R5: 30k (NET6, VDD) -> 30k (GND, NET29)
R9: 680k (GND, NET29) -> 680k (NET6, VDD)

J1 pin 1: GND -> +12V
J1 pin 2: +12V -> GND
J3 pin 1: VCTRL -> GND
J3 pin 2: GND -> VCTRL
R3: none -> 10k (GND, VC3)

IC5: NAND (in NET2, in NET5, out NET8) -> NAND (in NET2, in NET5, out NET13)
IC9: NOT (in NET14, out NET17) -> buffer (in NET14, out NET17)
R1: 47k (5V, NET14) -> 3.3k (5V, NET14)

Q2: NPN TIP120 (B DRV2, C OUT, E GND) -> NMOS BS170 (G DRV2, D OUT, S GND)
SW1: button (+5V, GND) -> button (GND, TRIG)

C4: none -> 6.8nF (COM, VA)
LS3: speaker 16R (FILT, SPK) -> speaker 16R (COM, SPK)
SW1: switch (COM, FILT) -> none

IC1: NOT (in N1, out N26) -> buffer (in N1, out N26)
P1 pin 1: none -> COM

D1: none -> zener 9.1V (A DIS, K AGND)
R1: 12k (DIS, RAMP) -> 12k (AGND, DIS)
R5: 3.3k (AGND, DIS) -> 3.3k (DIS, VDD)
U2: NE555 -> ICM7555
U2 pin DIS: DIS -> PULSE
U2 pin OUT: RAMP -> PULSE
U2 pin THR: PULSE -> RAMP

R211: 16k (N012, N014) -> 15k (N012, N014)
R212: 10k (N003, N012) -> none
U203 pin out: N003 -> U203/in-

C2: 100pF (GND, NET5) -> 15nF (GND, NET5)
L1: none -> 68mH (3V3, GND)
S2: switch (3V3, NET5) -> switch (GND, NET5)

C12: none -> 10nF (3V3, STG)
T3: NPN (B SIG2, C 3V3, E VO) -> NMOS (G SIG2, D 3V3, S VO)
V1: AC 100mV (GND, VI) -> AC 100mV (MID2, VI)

What to do »
Repeat the line that contains "T3: NPN (B SIG2, C", then every line after it until the records end, with nothing added.

Solution for this task »
T3: NPN (B SIG2, C 3V3, E VO) -> NMOS (G SIG2, D 3V3, S VO)
V1: AC 100mV (GND, VI) -> AC 100mV (MID2, VI)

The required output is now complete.